In the lines below, look for "dispenser". Copy each line where it appears.

[ENTRIES PROVIDED Boundary: Start]

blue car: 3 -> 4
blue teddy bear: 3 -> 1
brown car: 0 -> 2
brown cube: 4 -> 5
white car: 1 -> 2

[ENTRIES PROVIDED Boundary: End]
[ENTRIES PROVIDED Boundary: Start]

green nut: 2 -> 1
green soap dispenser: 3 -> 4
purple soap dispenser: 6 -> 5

[ENTRIES PROVIDED Boundary: End]

[EXERCISE OUTPUT]
green soap dispenser: 3 -> 4
purple soap dispenser: 6 -> 5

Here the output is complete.